# [Work task]
The answer must consist of each line below that contains the word "Schuh", copied in full.
**** Data provided ****
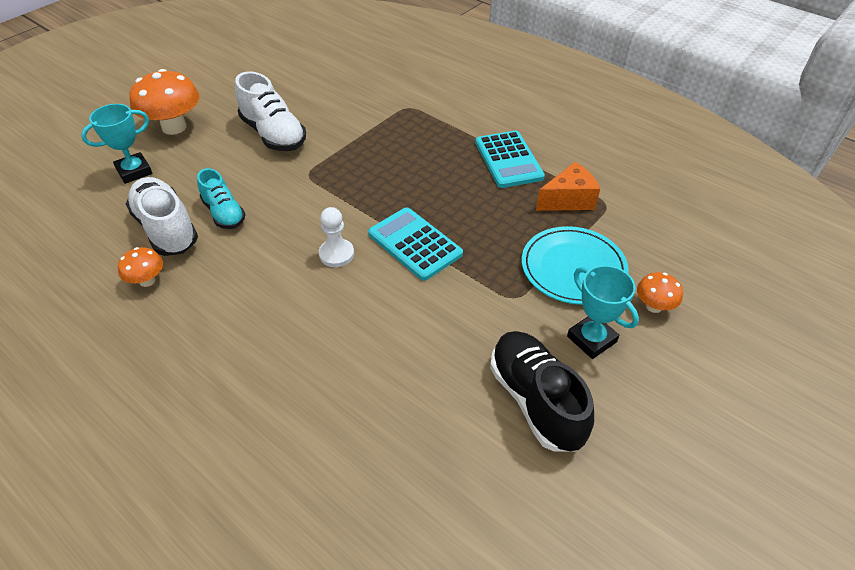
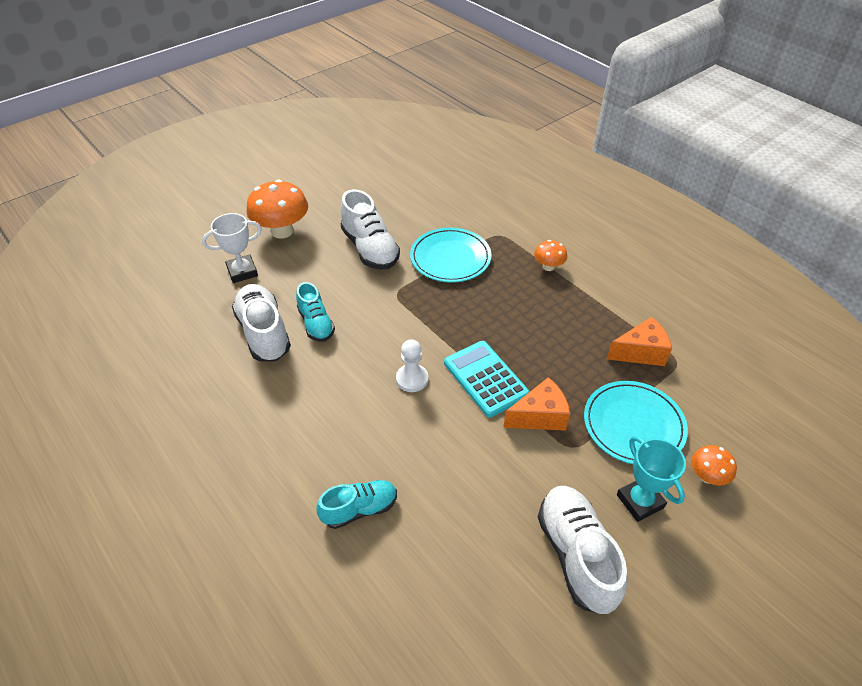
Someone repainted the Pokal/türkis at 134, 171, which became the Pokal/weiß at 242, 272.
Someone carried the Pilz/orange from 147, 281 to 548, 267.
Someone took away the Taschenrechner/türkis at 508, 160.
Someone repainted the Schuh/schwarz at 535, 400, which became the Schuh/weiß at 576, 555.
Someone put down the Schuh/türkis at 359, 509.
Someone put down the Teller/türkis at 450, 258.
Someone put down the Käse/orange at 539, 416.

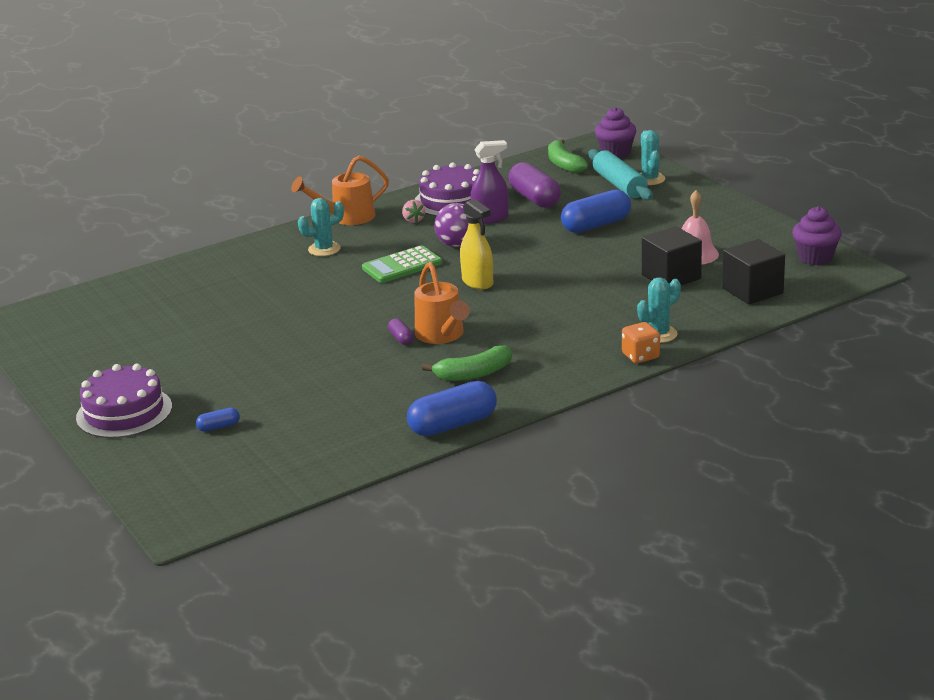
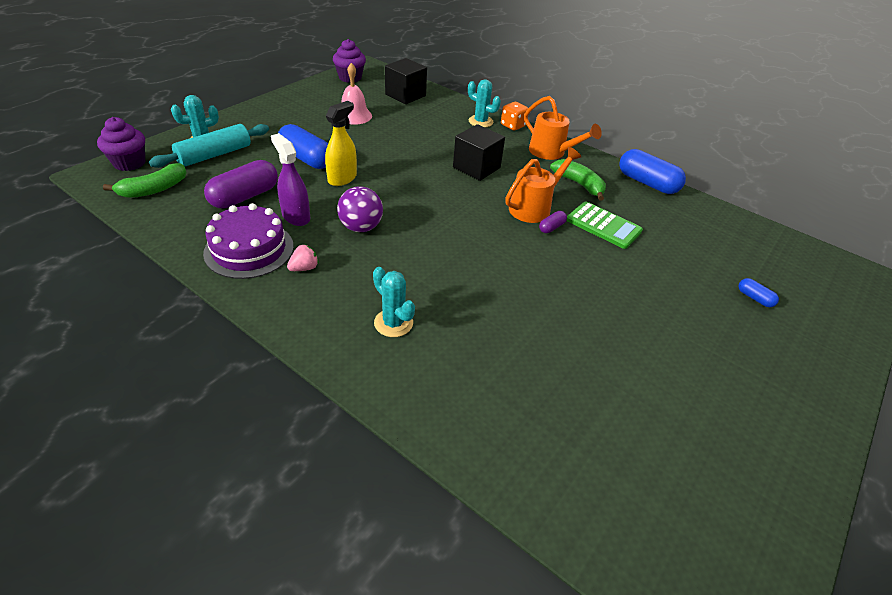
Someone took away the Kuchen/lila at 124, 412.
Someone carried the Gießkanne/orange from 346, 217 to 552, 153.
Someone carried the Taschenrechner/grün from 402, 266 to 603, 226.
Someone carried the Sprühflasche/gelb from 477, 282 to 342, 178.
Someone carried the Kubus/schwarz from 671, 277 to 476, 167.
****
# [Written answer]
Someone repainted the Schuh/schwarz at 535, 400, which became the Schuh/weiß at 576, 555.
Someone put down the Schuh/türkis at 359, 509.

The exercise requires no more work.